=== Extracted records ===

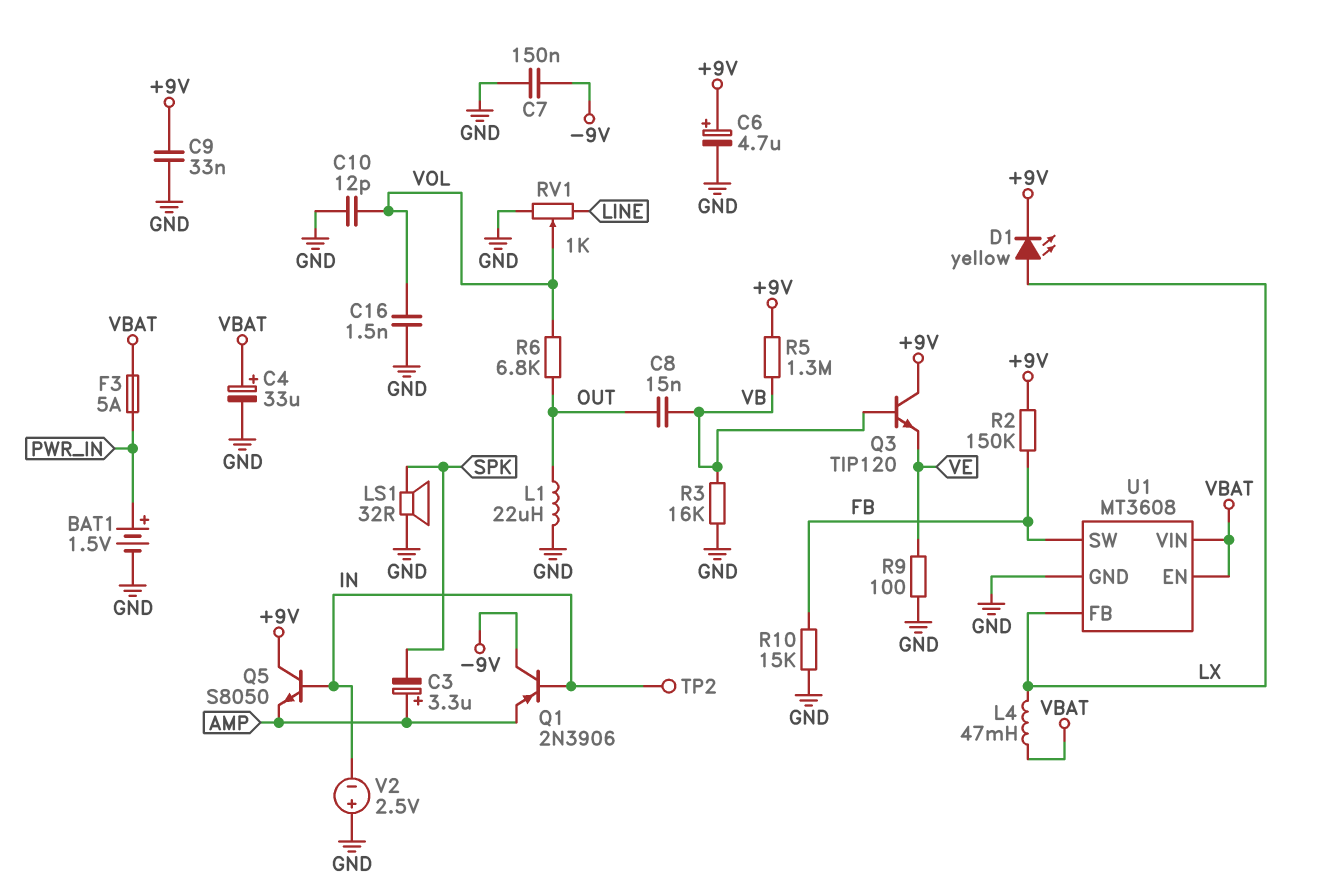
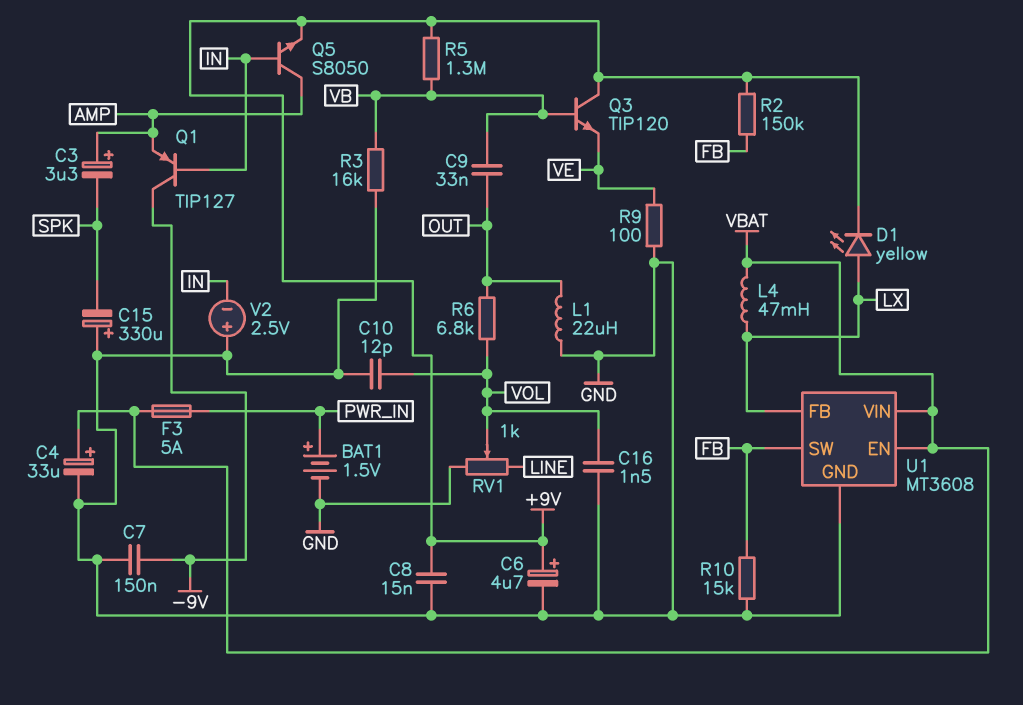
C8: 15nF (OUT, VB) -> 15nF (+9V, GND)
C9: 33nF (+9V, GND) -> 33nF (OUT, VB)
C15: none -> 330uF (plus GND, minus SPK)
LS1: speaker 32R (GND, SPK) -> none
Q1: PNP 2N3906 (B IN, C -9V, E AMP) -> PNP TIP127 (B IN, C -9V, E AMP)
Q5: NPN S8050 (B IN, C +9V, E AMP) -> NPN S8050 (B IN, C AMP, E +9V)
TP2: test point (IN) -> none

===

* **The problem**
What is the number of lines in the records that contain the string "none"? Give only that number.

* **Solution to this problem**
3